-- start of Data in this exercise --

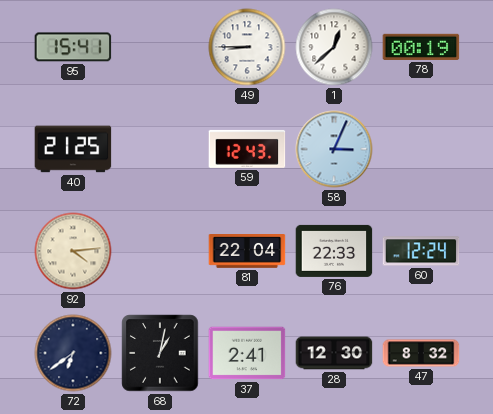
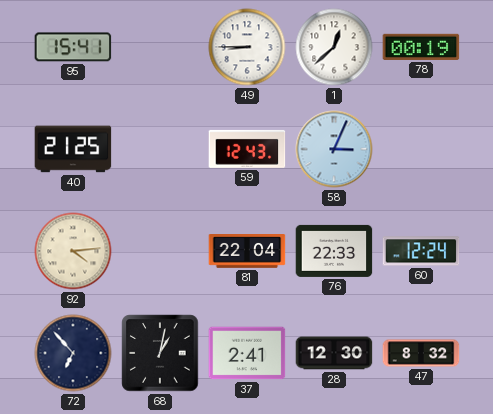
72: 6:39 -> 6:53
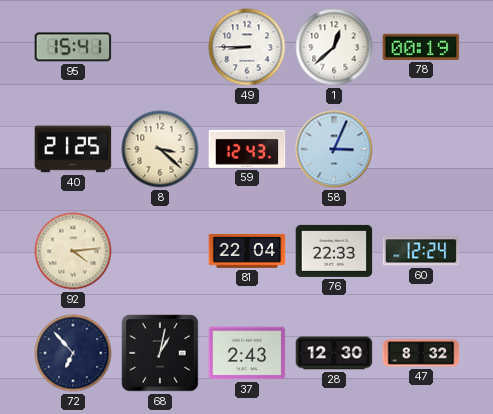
8: none -> 3:22
37: 2:41 -> 2:43
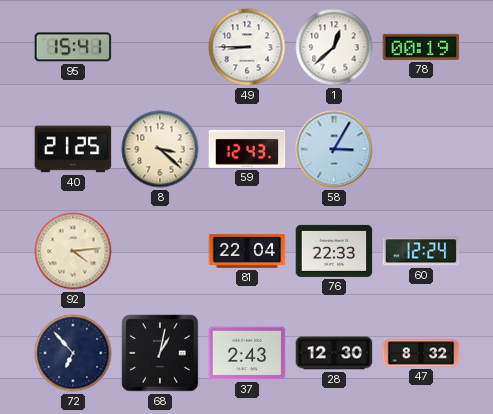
58: 3:04 -> 3:05
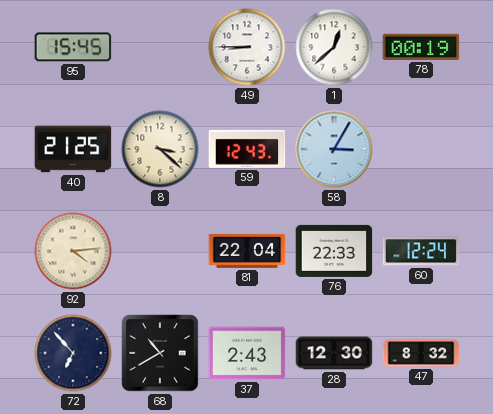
95: 15:41 -> 15:45
68: 1:02 -> 10:40
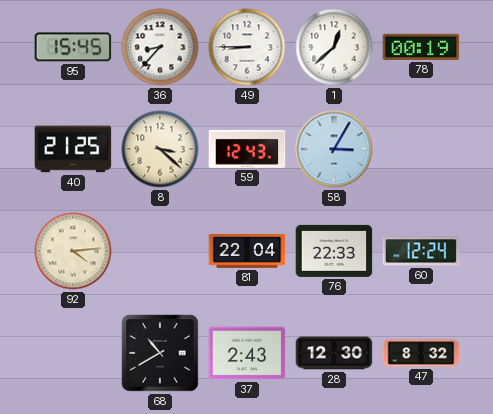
36: none -> 8:37
72: 6:53 -> none
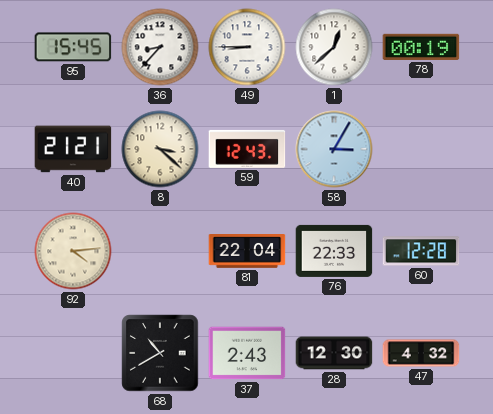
40: 21:25 -> 21:21
60: 12:24 -> 12:28
47: 8:32 -> 4:32
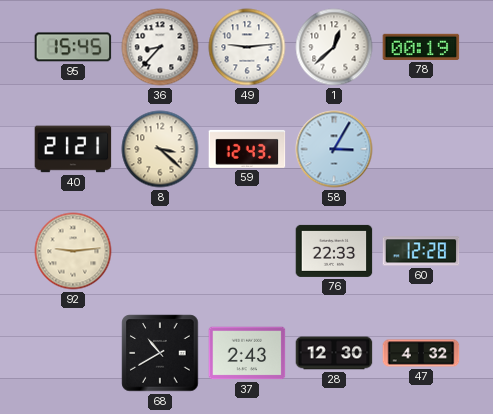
49: 8:45 -> 9:14
92: 4:14 -> 9:14
81: 22:04 -> none
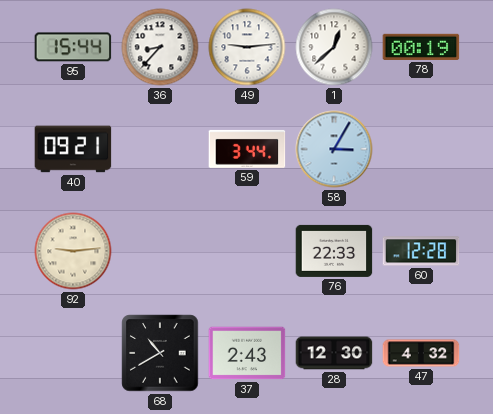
95: 15:45 -> 15:44
40: 21:21 -> 09:21
8: 3:22 -> none
59: 12:43 -> 3:44
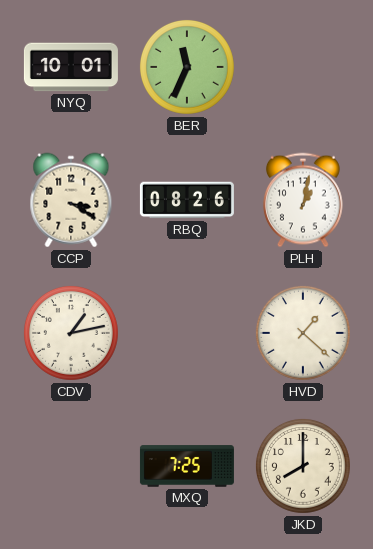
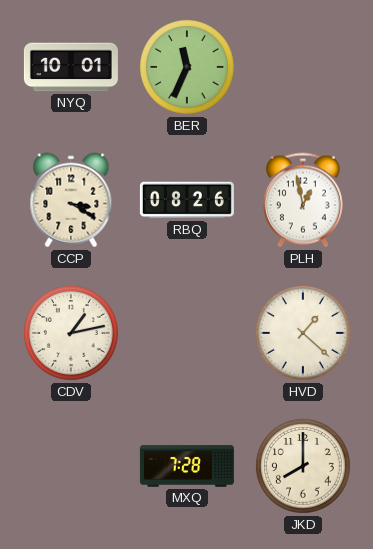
PLH: 1:02 -> 12:58
MXQ: 7:25 -> 7:28
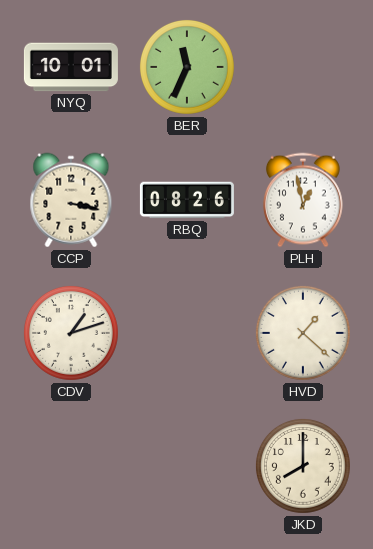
CCP: 3:20 -> 3:17
CDV: 1:13 -> 1:12
MXQ: 7:28 -> none
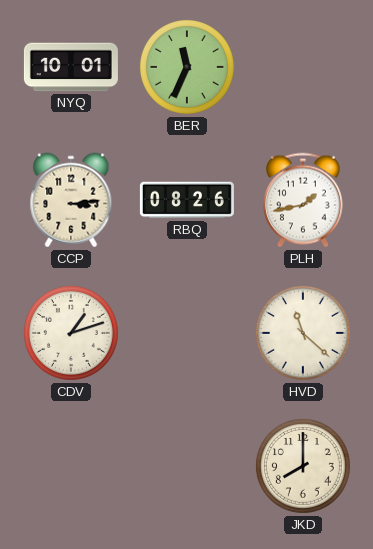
CCP: 3:17 -> 3:14
PLH: 12:58 -> 1:43
HVD: 1:22 -> 11:22
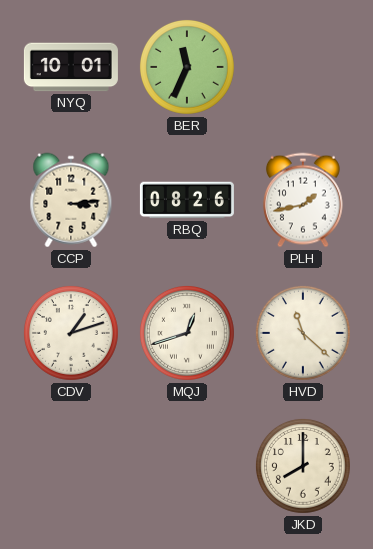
MQJ: none -> 12:42
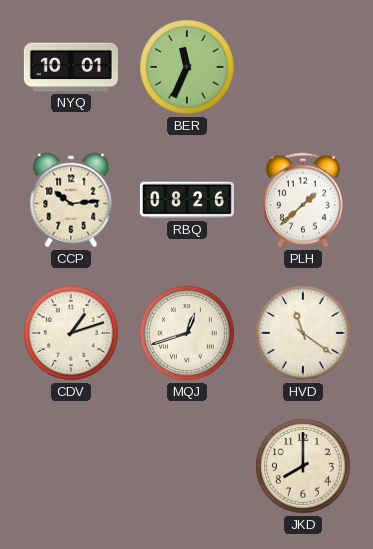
CCP: 3:14 -> 10:14
PLH: 1:43 -> 1:38
HVD: 11:22 -> 11:21
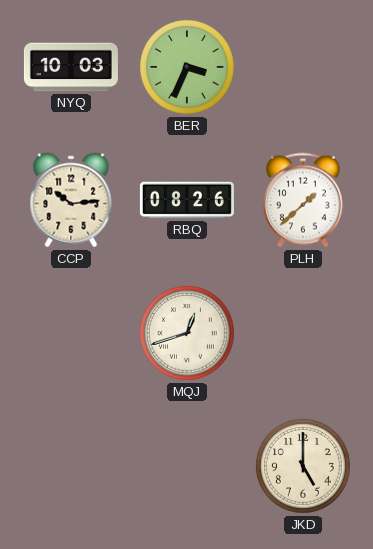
NYQ: 10:01 -> 10:03
BER: 11:34 -> 3:34
CDV: 1:12 -> none
HVD: 11:21 -> none
JKD: 8:00 -> 5:00
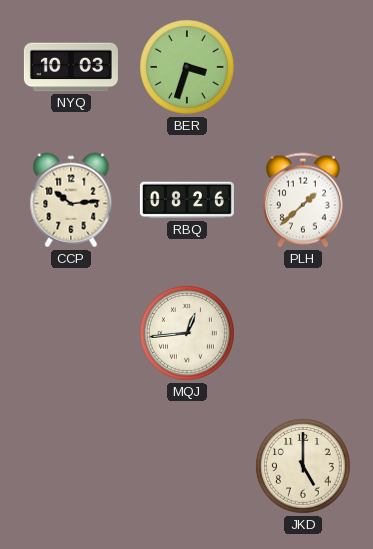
BER: 3:34 -> 3:33
MQJ: 12:42 -> 12:44
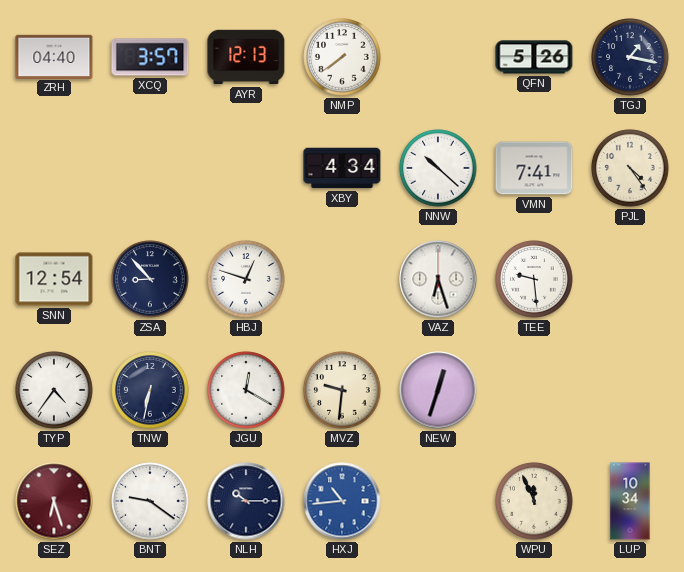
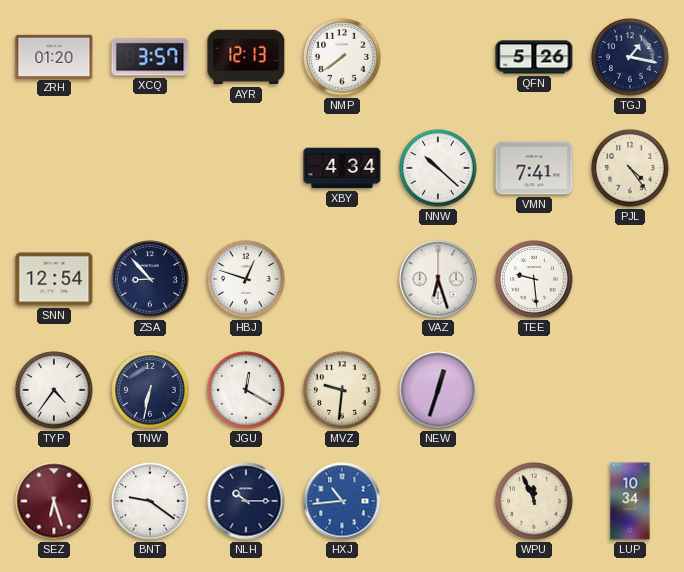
ZRH: 04:40 -> 01:20
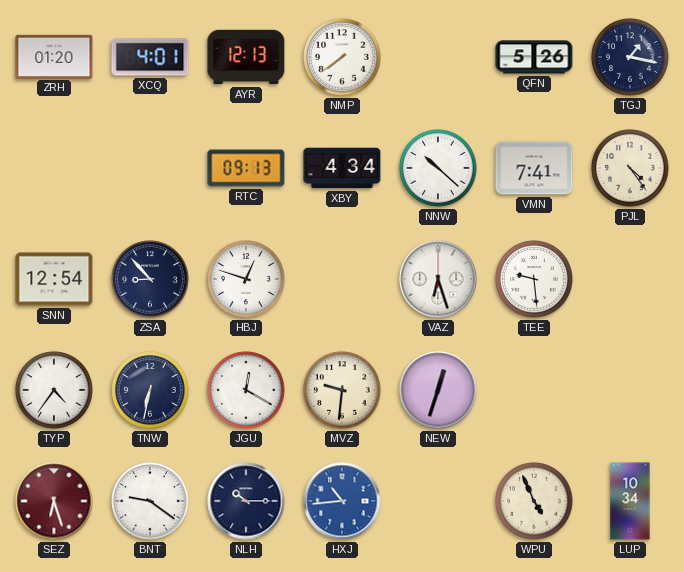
XCQ: 3:57 -> 4:01
RTC: none -> 09:13
WPU: 11:56 -> 4:56
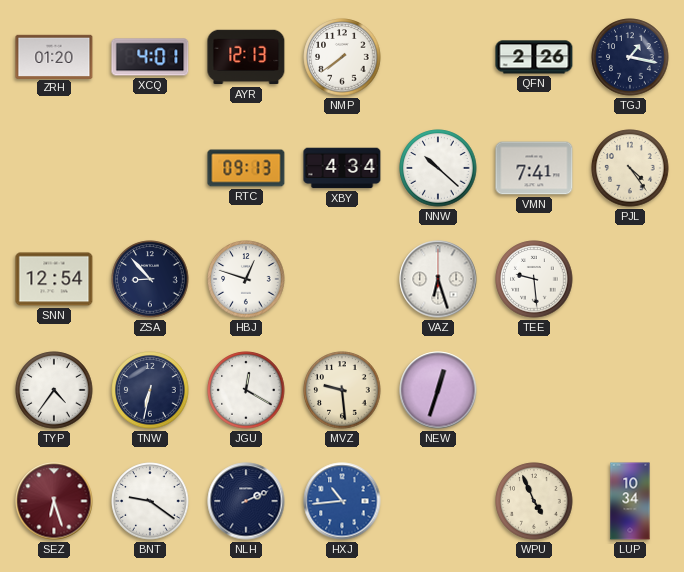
QFN: 5:26 -> 2:26
MVZ: 9:31 -> 9:29
NLH: 10:15 -> 2:11
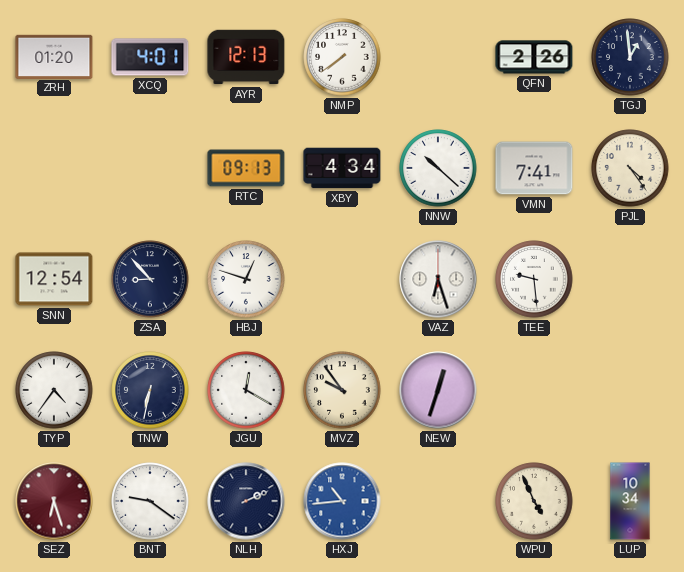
TGJ: 1:17 -> 12:59
MVZ: 9:29 -> 9:54
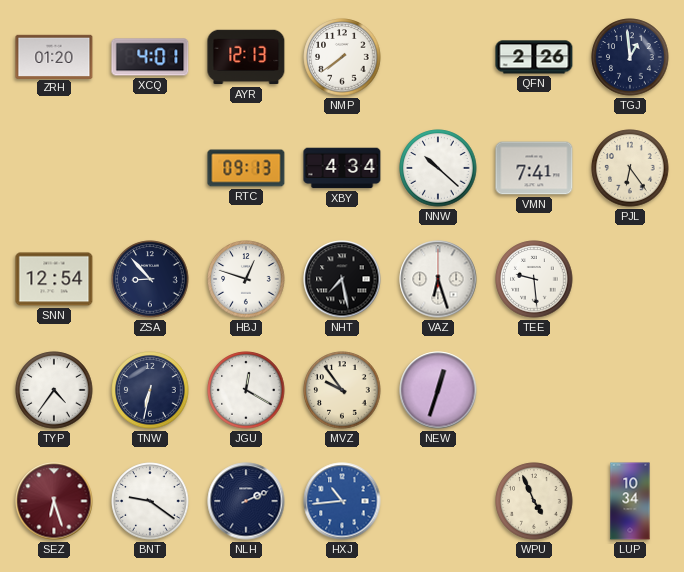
PJL: 4:24 -> 6:24
NHT: none -> 7:28
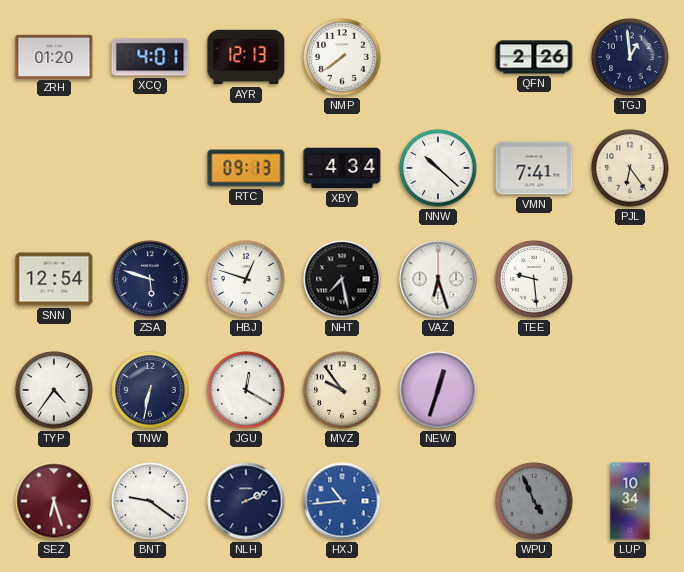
ZSA: 8:53 -> 5:48
WPU dial: cream -> grey
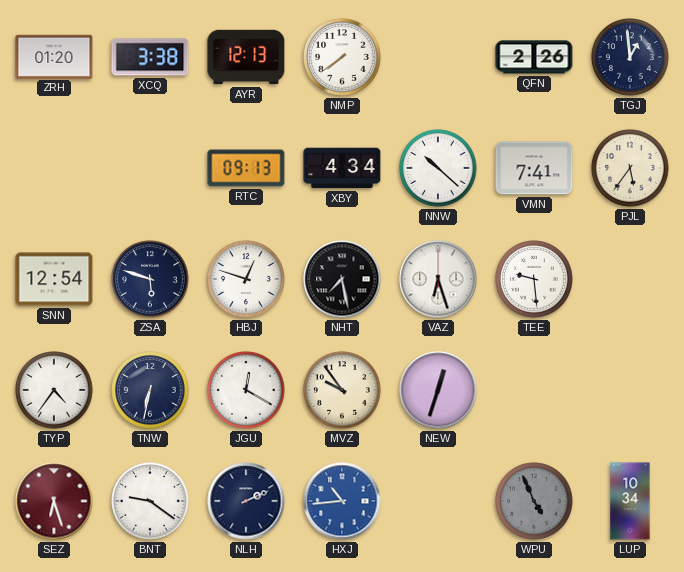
XCQ: 4:01 -> 3:38
PJL: 6:24 -> 5:36
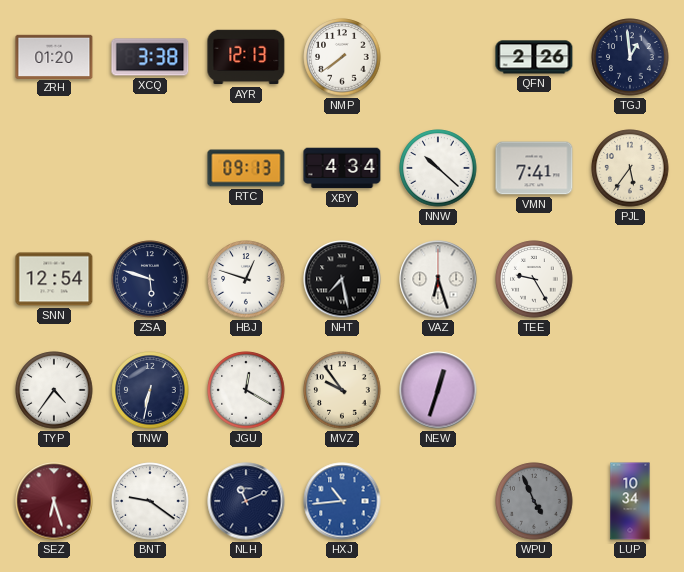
TEE: 9:29 -> 9:25
NLH: 2:11 -> 11:11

-- end of Data in this exercise --

Copy all the lines of the records above word for word, omitting the pictures.

Problem solution:
72: 6:39 -> 6:53
8: none -> 3:22
37: 2:41 -> 2:43
58: 3:04 -> 3:05
95: 15:41 -> 15:45
68: 1:02 -> 10:40
36: none -> 8:37
72: 6:53 -> none
40: 21:25 -> 21:21
60: 12:24 -> 12:28
47: 8:32 -> 4:32
49: 8:45 -> 9:14
92: 4:14 -> 9:14
81: 22:04 -> none
95: 15:45 -> 15:44
40: 21:21 -> 09:21
8: 3:22 -> none
59: 12:43 -> 3:44
PLH: 1:02 -> 12:58
MXQ: 7:25 -> 7:28
CCP: 3:20 -> 3:17
CDV: 1:13 -> 1:12
MXQ: 7:28 -> none
CCP: 3:17 -> 3:14
PLH: 12:58 -> 1:43
HVD: 1:22 -> 11:22
MQJ: none -> 12:42
CCP: 3:14 -> 10:14
PLH: 1:43 -> 1:38
HVD: 11:22 -> 11:21
NYQ: 10:01 -> 10:03
BER: 11:34 -> 3:34
CDV: 1:12 -> none
HVD: 11:21 -> none
JKD: 8:00 -> 5:00
BER: 3:34 -> 3:33
MQJ: 12:42 -> 12:44
ZRH: 04:40 -> 01:20
XCQ: 3:57 -> 4:01
RTC: none -> 09:13
WPU: 11:56 -> 4:56
QFN: 5:26 -> 2:26
MVZ: 9:31 -> 9:29
NLH: 10:15 -> 2:11
TGJ: 1:17 -> 12:59
MVZ: 9:29 -> 9:54
PJL: 4:24 -> 6:24
NHT: none -> 7:28
ZSA: 8:53 -> 5:48
WPU dial: cream -> grey
XCQ: 4:01 -> 3:38
PJL: 6:24 -> 5:36
TEE: 9:29 -> 9:25
NLH: 2:11 -> 11:11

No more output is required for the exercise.